- THE REQUEST:
Please reproduce everything from the first line of the listing below down to and including the line that contains "69: (192, 236)", word for word, and nothing past it.

- PROVIDED DATA:
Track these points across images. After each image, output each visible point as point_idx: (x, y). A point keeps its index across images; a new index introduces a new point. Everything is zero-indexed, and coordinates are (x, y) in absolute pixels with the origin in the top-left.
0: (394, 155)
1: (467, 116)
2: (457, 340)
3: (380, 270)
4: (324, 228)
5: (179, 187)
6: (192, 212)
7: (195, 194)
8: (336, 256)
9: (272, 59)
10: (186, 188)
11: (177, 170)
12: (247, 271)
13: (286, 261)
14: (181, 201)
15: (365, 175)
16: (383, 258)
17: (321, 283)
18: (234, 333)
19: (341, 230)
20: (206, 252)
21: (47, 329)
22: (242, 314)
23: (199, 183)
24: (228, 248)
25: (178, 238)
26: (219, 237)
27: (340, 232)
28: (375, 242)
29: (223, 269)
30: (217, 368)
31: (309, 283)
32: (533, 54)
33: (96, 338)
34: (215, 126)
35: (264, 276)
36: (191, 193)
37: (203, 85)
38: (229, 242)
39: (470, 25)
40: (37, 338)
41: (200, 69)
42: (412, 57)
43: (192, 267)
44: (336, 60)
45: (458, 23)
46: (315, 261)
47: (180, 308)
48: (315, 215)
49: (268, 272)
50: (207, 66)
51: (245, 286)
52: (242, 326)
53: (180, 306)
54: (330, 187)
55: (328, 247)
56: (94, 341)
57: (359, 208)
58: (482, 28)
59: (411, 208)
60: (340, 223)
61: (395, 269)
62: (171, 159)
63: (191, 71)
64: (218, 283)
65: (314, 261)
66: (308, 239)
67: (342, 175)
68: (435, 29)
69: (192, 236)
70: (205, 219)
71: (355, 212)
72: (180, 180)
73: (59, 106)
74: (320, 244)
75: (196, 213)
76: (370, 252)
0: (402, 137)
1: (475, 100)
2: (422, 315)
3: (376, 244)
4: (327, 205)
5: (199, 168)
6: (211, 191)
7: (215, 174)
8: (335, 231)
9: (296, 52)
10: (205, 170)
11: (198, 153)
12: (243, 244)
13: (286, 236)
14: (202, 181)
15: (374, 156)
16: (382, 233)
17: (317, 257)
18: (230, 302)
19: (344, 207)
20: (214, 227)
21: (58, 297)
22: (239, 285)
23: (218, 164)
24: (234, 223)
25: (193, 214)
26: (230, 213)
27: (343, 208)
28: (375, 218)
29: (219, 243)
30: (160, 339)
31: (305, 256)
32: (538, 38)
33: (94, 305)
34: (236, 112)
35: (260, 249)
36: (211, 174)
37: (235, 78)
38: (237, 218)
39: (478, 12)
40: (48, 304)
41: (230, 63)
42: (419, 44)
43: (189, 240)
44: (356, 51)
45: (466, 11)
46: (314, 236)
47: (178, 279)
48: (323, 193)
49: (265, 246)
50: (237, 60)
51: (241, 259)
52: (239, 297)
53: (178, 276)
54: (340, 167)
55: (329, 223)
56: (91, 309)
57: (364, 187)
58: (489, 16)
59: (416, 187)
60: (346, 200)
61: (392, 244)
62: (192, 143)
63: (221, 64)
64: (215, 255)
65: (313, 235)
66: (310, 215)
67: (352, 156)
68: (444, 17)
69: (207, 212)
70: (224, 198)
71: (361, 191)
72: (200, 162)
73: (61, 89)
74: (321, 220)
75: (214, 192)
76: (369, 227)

- RESULT OF THIS EXERCISE:
Track these points across images. After each image, output each visible point as point_idx: (x, y). A point keeps its index across images; a new index introduces a new point. Everything is zero-indexed, and coordinates are (x, y) in absolute pixels with the origin in the top-left.
0: (394, 155)
1: (467, 116)
2: (457, 340)
3: (380, 270)
4: (324, 228)
5: (179, 187)
6: (192, 212)
7: (195, 194)
8: (336, 256)
9: (272, 59)
10: (186, 188)
11: (177, 170)
12: (247, 271)
13: (286, 261)
14: (181, 201)
15: (365, 175)
16: (383, 258)
17: (321, 283)
18: (234, 333)
19: (341, 230)
20: (206, 252)
21: (47, 329)
22: (242, 314)
23: (199, 183)
24: (228, 248)
25: (178, 238)
26: (219, 237)
27: (340, 232)
28: (375, 242)
29: (223, 269)
30: (217, 368)
31: (309, 283)
32: (533, 54)
33: (96, 338)
34: (215, 126)
35: (264, 276)
36: (191, 193)
37: (203, 85)
38: (229, 242)
39: (470, 25)
40: (37, 338)
41: (200, 69)
42: (412, 57)
43: (192, 267)
44: (336, 60)
45: (458, 23)
46: (315, 261)
47: (180, 308)
48: (315, 215)
49: (268, 272)
50: (207, 66)
51: (245, 286)
52: (242, 326)
53: (180, 306)
54: (330, 187)
55: (328, 247)
56: (94, 341)
57: (359, 208)
58: (482, 28)
59: (411, 208)
60: (340, 223)
61: (395, 269)
62: (171, 159)
63: (191, 71)
64: (218, 283)
65: (314, 261)
66: (308, 239)
67: (342, 175)
68: (435, 29)
69: (192, 236)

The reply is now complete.